*** Exercise inputs Section Begins ***
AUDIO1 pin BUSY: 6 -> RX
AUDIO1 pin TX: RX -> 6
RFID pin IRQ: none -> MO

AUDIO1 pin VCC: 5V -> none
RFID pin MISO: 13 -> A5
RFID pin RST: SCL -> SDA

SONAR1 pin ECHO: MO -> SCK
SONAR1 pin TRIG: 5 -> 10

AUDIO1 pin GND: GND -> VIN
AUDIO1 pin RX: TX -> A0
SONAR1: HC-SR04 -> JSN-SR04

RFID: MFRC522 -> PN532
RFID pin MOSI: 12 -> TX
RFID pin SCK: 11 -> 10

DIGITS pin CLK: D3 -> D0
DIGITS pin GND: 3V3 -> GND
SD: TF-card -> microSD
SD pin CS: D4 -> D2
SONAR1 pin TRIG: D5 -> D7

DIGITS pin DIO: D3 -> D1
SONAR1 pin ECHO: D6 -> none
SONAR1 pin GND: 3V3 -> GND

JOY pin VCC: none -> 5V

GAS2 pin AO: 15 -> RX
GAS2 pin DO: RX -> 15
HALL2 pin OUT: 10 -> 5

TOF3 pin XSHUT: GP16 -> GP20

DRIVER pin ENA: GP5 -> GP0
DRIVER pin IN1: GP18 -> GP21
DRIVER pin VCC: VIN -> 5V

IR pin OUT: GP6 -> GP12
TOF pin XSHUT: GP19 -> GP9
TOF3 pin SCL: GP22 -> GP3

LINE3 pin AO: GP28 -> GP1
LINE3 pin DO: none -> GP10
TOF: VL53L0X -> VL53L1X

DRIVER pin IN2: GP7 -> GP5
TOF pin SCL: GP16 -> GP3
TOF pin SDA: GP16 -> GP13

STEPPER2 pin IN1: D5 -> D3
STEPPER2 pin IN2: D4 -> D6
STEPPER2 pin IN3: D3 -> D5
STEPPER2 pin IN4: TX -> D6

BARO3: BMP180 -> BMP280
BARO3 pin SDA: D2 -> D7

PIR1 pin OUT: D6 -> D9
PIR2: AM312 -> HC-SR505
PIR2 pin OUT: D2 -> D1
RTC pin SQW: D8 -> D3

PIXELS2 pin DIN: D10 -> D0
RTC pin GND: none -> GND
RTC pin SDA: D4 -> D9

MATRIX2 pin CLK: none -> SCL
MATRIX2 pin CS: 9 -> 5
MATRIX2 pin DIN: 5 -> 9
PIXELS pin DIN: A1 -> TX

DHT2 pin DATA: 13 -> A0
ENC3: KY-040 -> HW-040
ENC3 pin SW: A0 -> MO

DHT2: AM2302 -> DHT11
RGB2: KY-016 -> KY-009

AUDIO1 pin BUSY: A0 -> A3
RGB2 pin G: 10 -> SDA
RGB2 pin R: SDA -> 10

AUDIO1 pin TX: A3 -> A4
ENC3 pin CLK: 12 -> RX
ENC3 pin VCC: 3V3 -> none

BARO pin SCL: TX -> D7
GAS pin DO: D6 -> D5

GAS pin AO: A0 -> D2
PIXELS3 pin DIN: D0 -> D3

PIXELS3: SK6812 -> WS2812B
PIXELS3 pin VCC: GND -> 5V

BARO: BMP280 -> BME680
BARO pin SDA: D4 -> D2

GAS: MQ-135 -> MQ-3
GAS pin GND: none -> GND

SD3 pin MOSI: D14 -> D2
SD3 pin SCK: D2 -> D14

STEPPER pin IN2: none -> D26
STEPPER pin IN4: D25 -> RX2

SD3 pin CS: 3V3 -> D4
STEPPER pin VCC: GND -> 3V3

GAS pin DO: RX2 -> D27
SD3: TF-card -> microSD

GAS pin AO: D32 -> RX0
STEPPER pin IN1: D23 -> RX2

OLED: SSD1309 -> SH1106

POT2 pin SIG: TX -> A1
*** Exercise inputs Section Ends ***
* [Assignment]: If a line in the data above contains the string "DIGITS", count it; then state only the total.

* [Solution for this exercise]: 3